▶ _TASK REQUIREMENTS_:
Return, from the listing that follows, each line containing the word "blue".

▶ _PROVIDED RECORDS_:
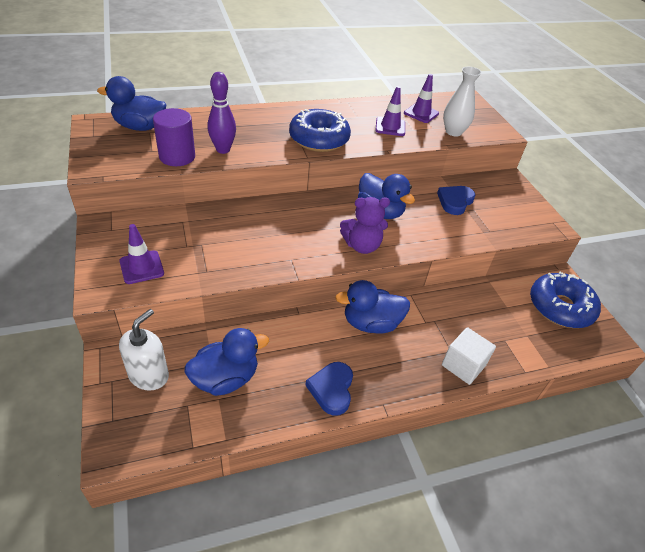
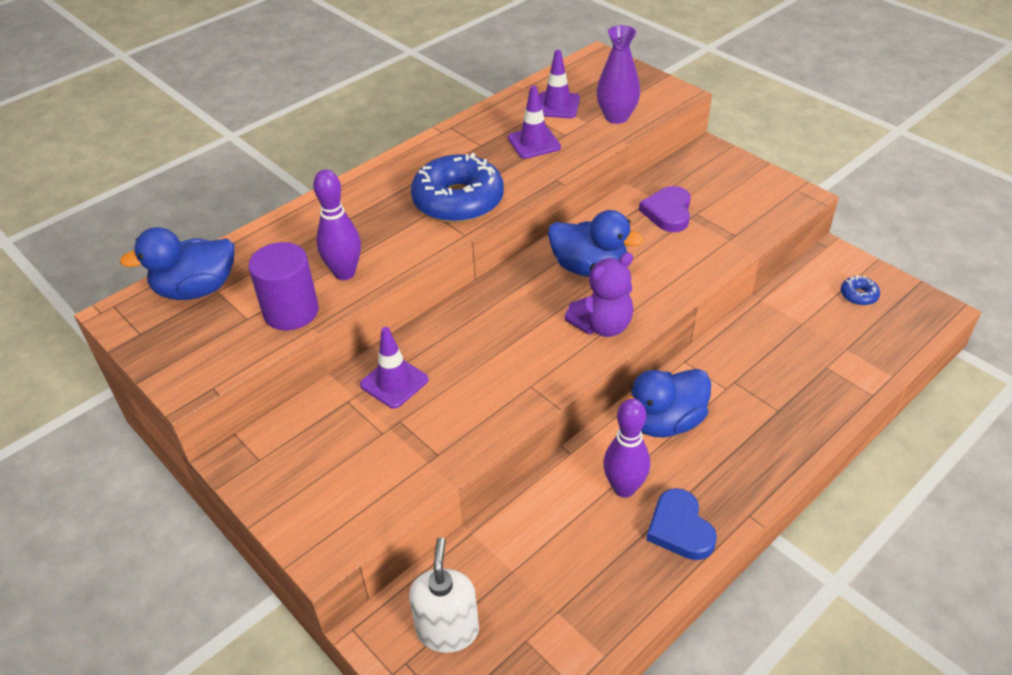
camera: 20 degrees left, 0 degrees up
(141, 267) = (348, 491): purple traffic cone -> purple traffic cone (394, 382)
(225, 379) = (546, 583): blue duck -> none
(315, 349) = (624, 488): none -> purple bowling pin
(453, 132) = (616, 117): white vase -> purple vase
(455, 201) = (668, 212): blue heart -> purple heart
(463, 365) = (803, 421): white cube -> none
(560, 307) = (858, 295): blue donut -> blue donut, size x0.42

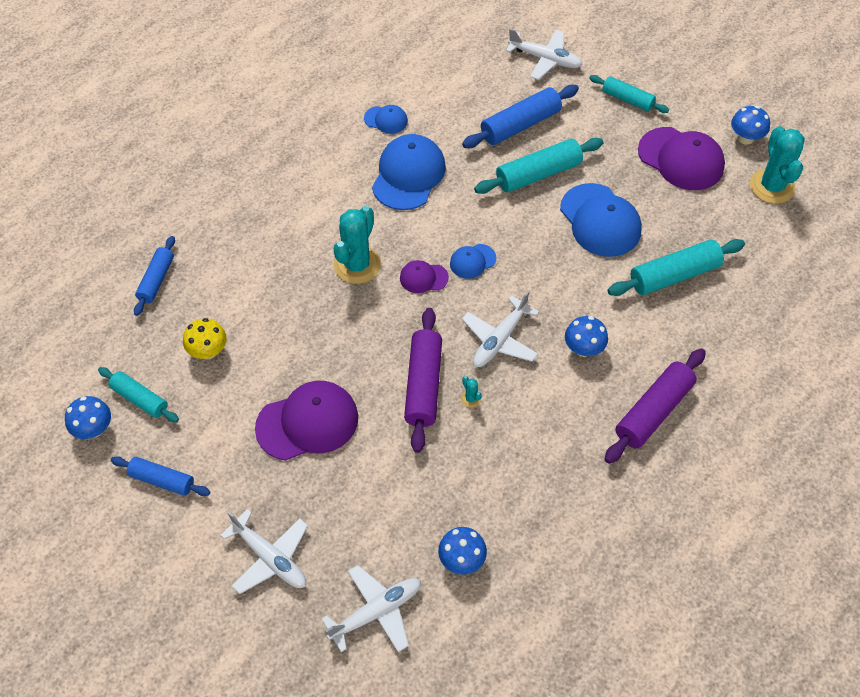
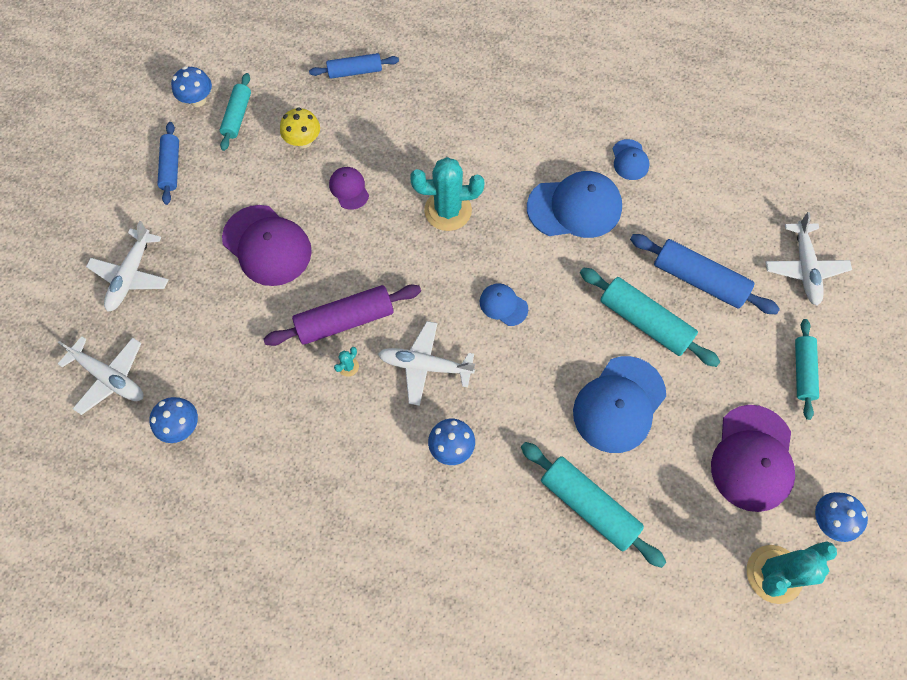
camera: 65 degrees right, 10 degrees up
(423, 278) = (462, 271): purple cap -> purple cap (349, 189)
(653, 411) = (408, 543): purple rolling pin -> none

▶ _RESULT FOR THIS EXERCISE_:
(225, 379) = (546, 583): blue duck -> none
(455, 201) = (668, 212): blue heart -> purple heart
(560, 307) = (858, 295): blue donut -> blue donut, size x0.42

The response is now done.